* Required work: Once the line containing "tambor/morado (471,105,514,155) ->" is found in the entries below, restate it and each following line word for word, stopping after the line containing "dispensador de jabón/blanco (447,132,468,167)".

* Given data:

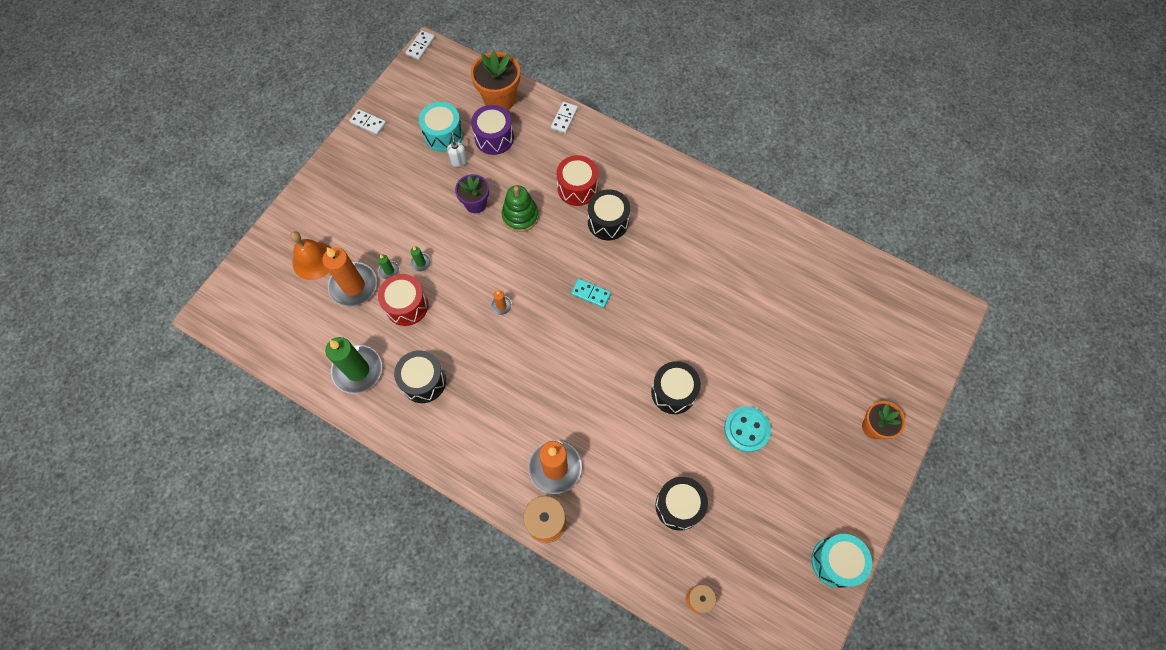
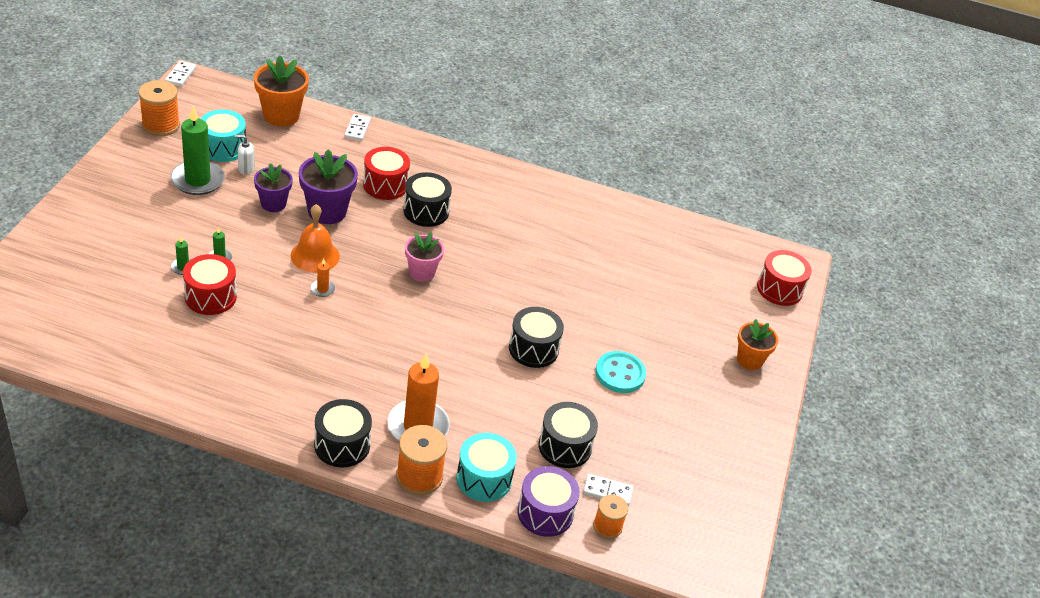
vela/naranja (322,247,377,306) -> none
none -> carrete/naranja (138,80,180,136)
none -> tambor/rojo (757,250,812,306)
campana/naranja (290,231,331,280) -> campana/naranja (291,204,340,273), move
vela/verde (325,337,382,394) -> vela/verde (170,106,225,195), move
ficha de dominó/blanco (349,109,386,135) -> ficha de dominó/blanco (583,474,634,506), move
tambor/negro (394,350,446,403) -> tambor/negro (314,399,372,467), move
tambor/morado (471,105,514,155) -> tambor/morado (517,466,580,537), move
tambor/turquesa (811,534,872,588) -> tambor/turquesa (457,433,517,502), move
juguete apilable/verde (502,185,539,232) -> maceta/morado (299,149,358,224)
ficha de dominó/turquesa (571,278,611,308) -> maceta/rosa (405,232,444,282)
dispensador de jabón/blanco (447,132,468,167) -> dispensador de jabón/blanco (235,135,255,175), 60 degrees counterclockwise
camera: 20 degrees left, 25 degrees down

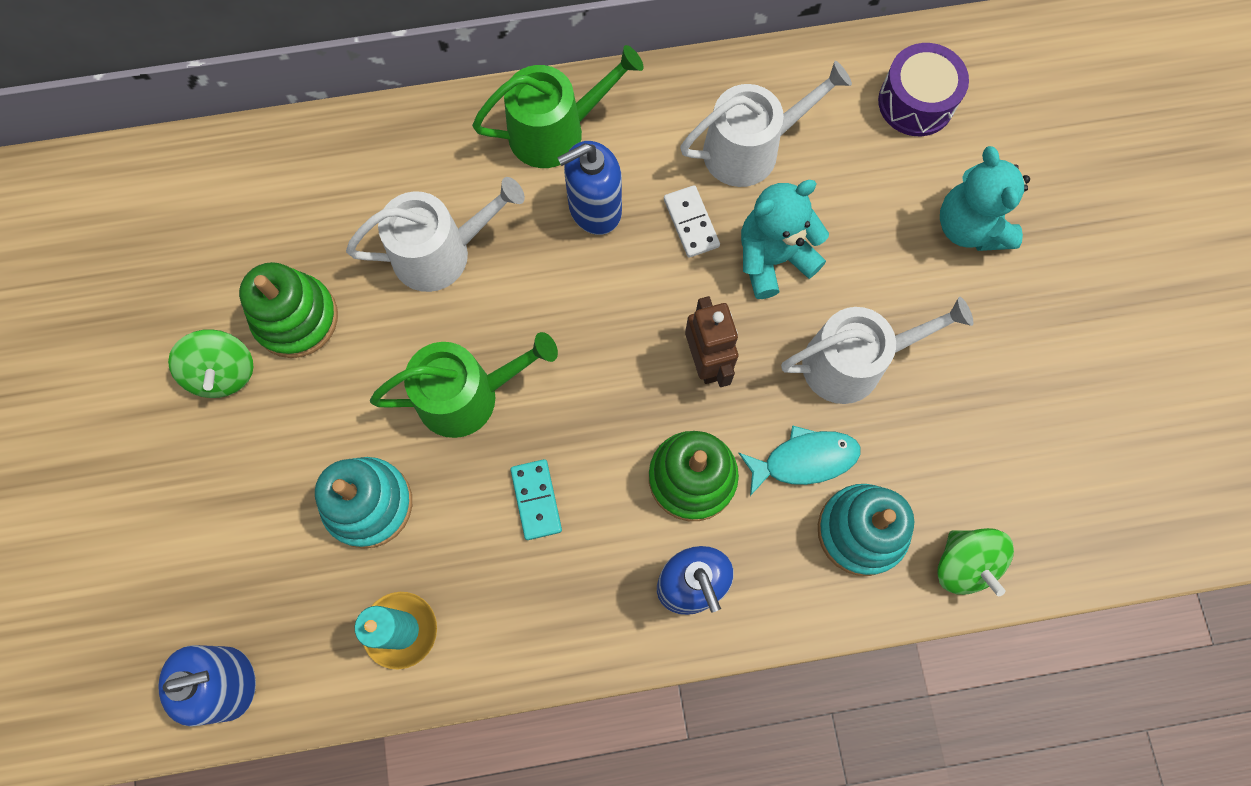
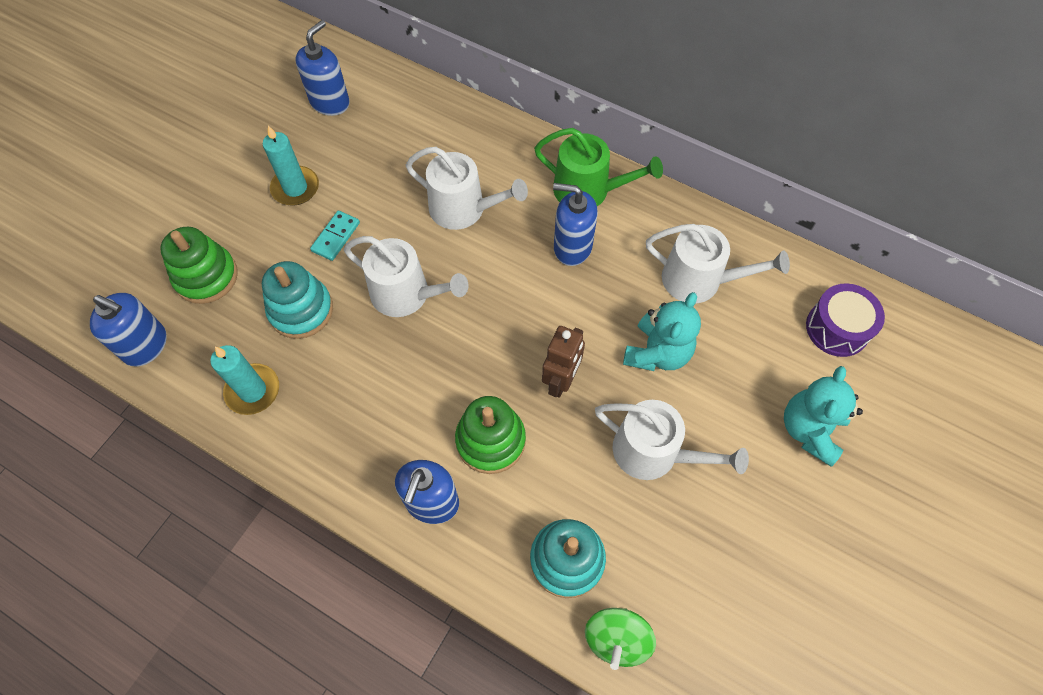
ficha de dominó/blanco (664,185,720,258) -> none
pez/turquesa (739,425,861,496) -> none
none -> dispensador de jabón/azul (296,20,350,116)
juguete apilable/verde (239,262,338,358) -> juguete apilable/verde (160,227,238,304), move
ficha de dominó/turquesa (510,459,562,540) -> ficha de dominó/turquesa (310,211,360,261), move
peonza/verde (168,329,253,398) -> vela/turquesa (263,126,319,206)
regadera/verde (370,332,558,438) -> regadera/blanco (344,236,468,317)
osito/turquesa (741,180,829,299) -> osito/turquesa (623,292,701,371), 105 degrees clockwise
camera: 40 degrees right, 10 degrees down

* Solution:
tambor/morado (471,105,514,155) -> tambor/morado (517,466,580,537), move
tambor/turquesa (811,534,872,588) -> tambor/turquesa (457,433,517,502), move
juguete apilable/verde (502,185,539,232) -> maceta/morado (299,149,358,224)
ficha de dominó/turquesa (571,278,611,308) -> maceta/rosa (405,232,444,282)
dispensador de jabón/blanco (447,132,468,167) -> dispensador de jabón/blanco (235,135,255,175), 60 degrees counterclockwise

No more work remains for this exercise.